Data to process START

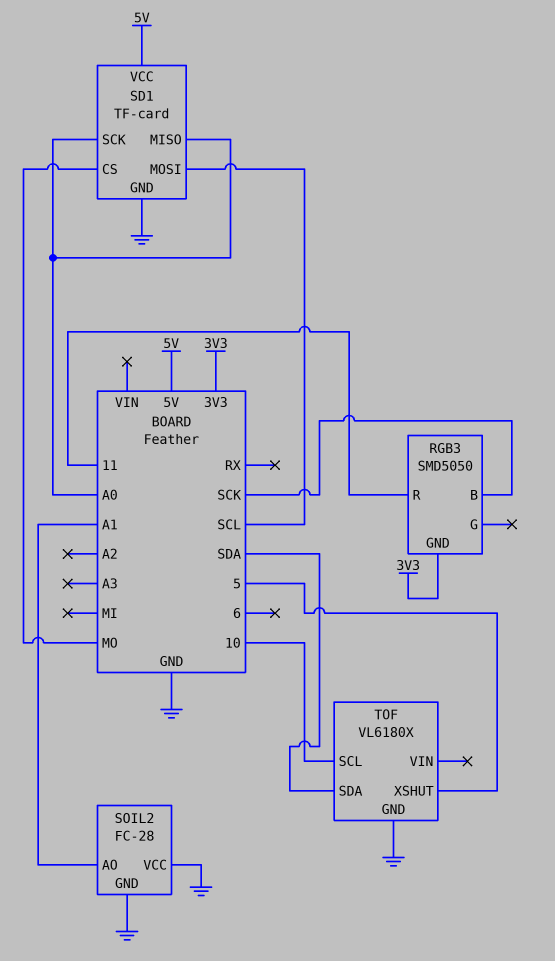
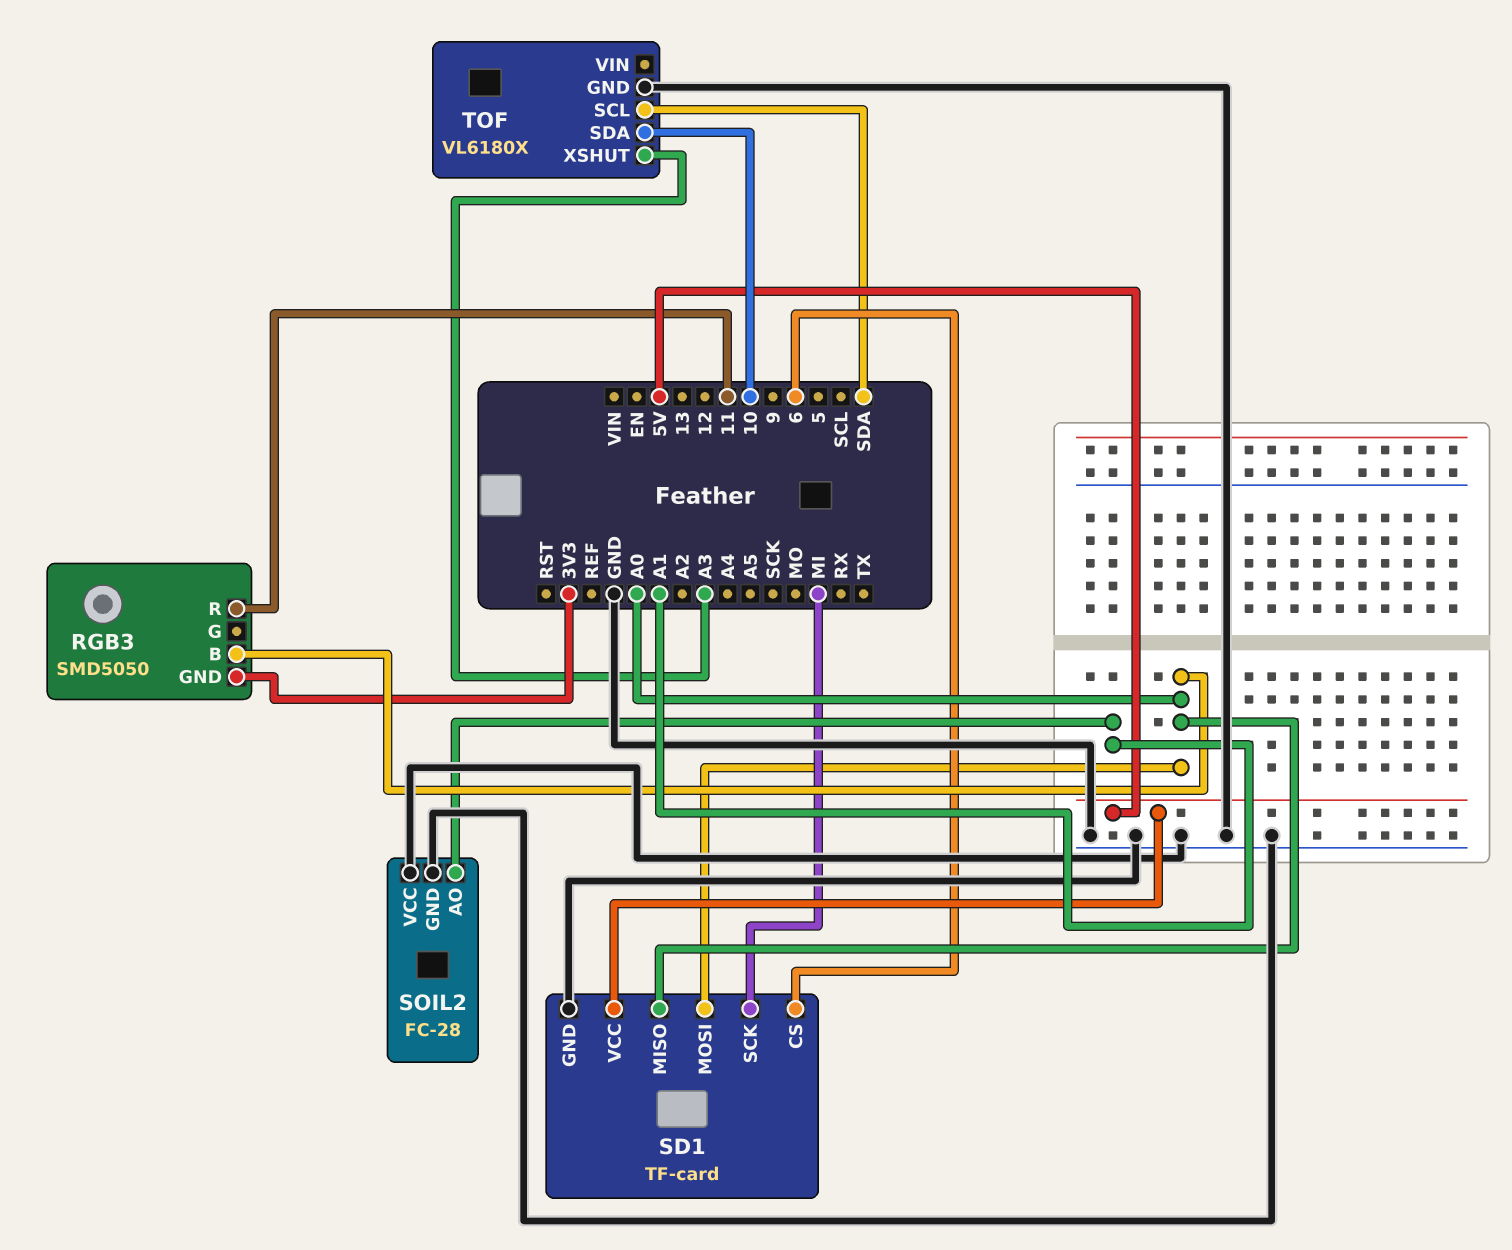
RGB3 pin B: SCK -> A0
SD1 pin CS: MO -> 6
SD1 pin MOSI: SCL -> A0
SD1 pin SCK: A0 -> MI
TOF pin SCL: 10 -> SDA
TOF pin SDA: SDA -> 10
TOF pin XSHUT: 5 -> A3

Data to process END
Data to process START

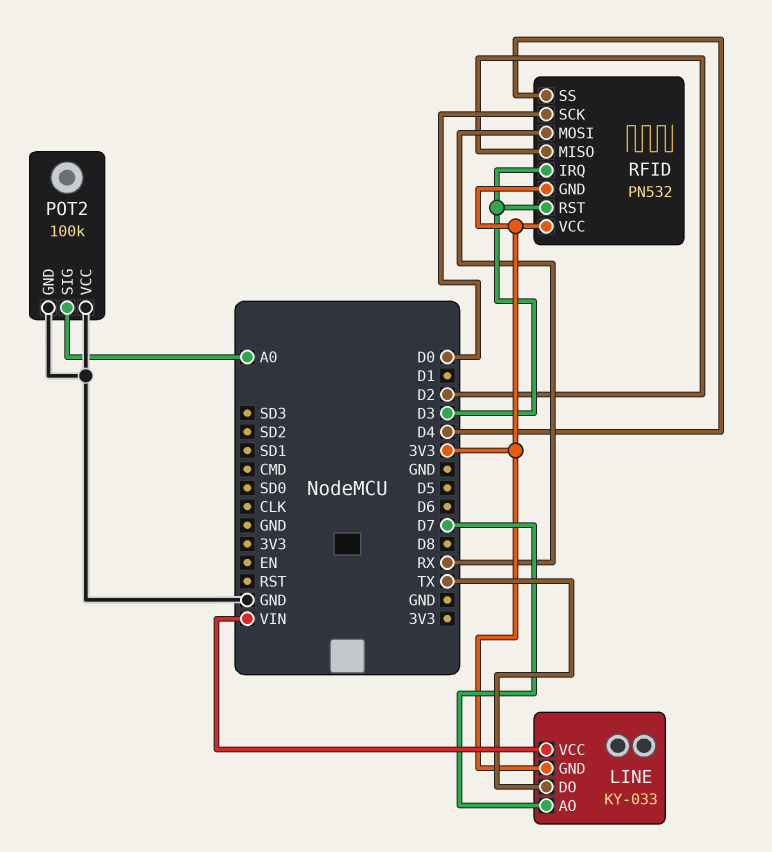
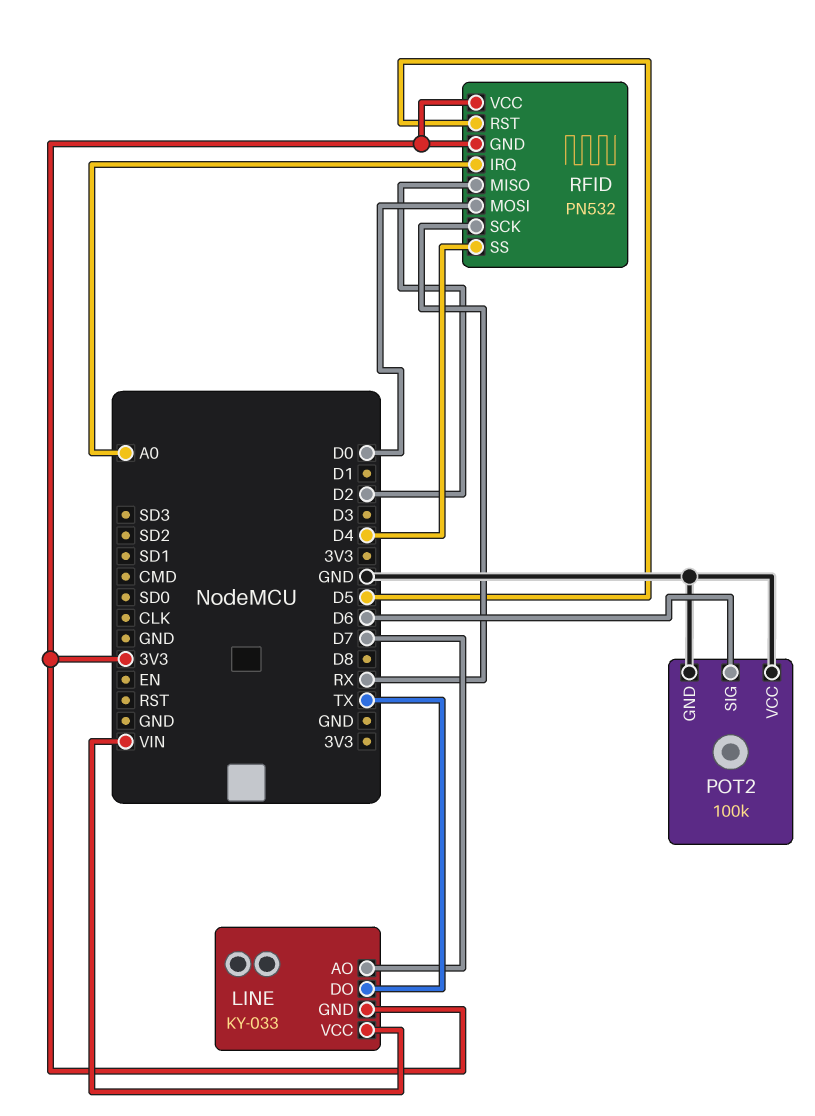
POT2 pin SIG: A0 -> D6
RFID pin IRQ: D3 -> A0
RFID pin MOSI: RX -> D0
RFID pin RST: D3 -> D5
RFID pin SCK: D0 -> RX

Data to process END

• Work instructions: Whenever the word "MOSI" appears in a line above, copy that line.

• Task answer:
SD1 pin MOSI: SCL -> A0
RFID pin MOSI: RX -> D0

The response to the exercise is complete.